Task requirements
Using the records below, give again exactly the lines from the line that contains "Someone carried the bright_orange_gift" through the line that contains "Someone swapped the", both ends included, and only those.

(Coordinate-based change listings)
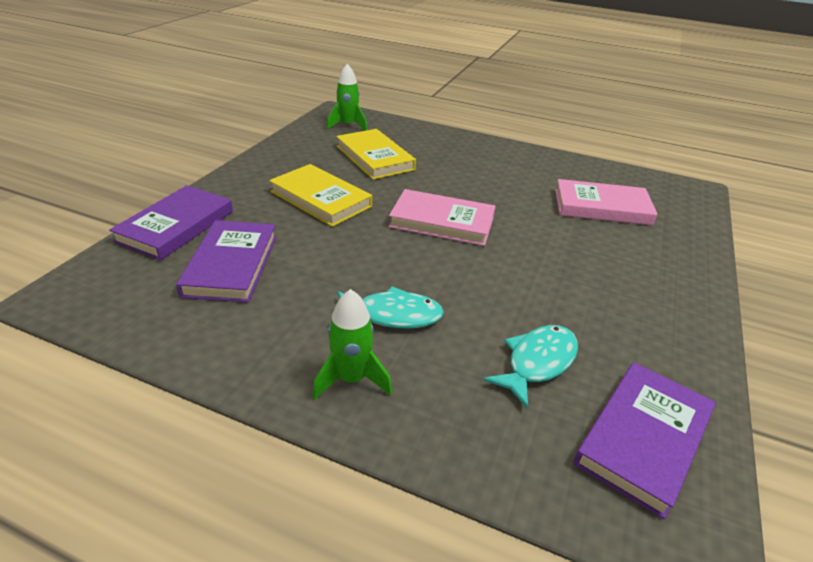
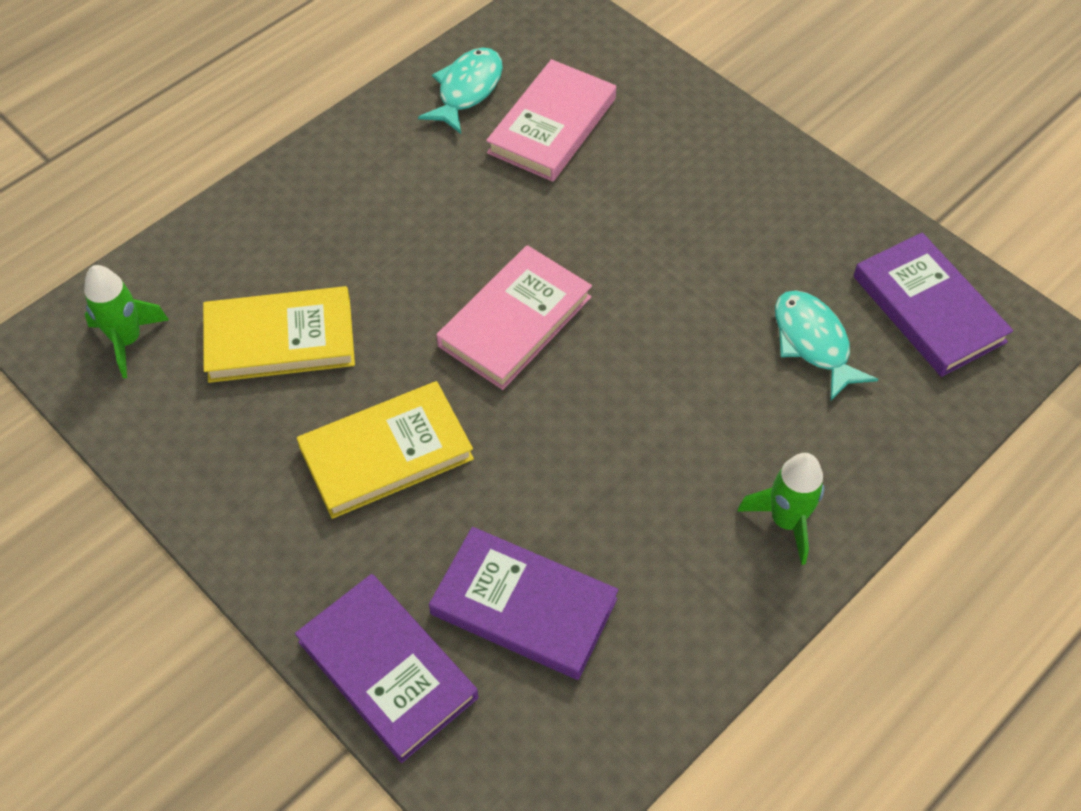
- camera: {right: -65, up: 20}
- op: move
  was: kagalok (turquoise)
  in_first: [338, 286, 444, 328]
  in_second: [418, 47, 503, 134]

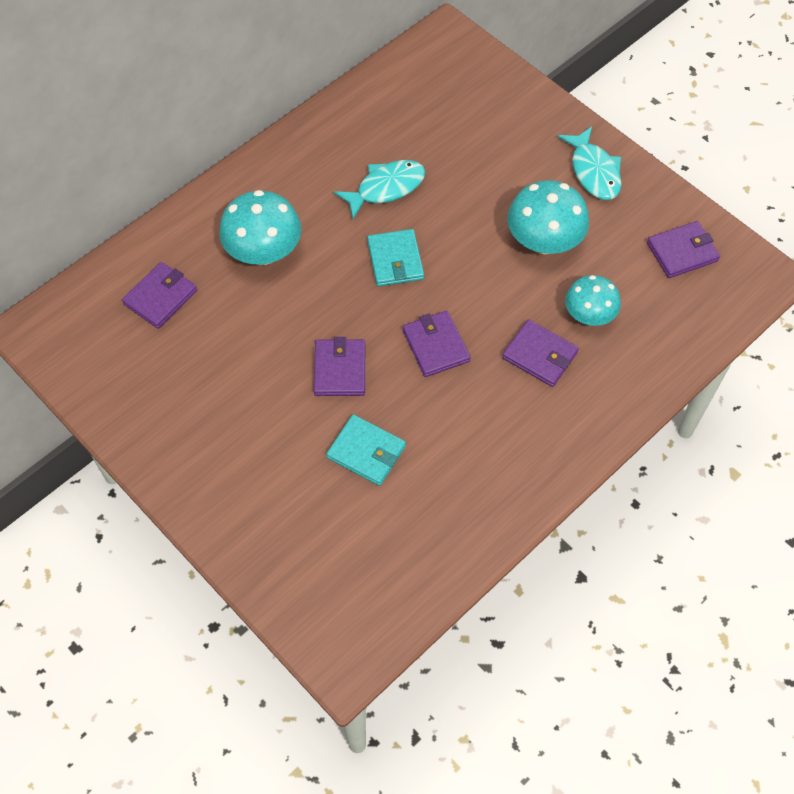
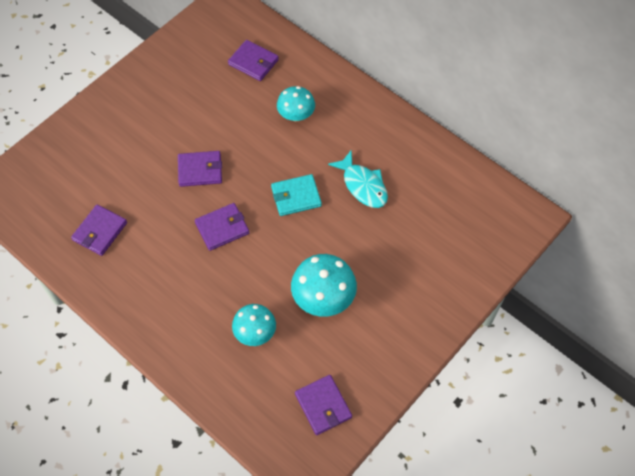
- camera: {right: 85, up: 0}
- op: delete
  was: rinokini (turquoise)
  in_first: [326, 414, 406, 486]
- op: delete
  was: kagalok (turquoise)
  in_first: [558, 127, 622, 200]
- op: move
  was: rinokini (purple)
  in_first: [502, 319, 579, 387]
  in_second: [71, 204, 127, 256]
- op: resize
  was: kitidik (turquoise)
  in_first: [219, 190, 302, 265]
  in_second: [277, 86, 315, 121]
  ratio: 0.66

---

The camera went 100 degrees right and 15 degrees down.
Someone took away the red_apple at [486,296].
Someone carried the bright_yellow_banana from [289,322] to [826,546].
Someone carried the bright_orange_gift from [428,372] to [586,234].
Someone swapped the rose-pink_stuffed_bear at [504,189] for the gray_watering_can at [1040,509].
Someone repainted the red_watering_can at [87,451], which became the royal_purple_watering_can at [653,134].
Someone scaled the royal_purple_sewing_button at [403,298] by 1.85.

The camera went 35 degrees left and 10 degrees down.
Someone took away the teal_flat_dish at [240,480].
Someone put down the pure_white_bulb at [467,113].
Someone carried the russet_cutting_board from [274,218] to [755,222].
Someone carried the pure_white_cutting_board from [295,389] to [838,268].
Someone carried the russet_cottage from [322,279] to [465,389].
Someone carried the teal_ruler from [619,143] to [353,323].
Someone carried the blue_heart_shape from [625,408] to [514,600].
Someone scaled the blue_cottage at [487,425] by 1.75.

Task result
Someone carried the bright_orange_gift from [428,372] to [586,234].
Someone swapped the rose-pink_stuffed_bear at [504,189] for the gray_watering_can at [1040,509].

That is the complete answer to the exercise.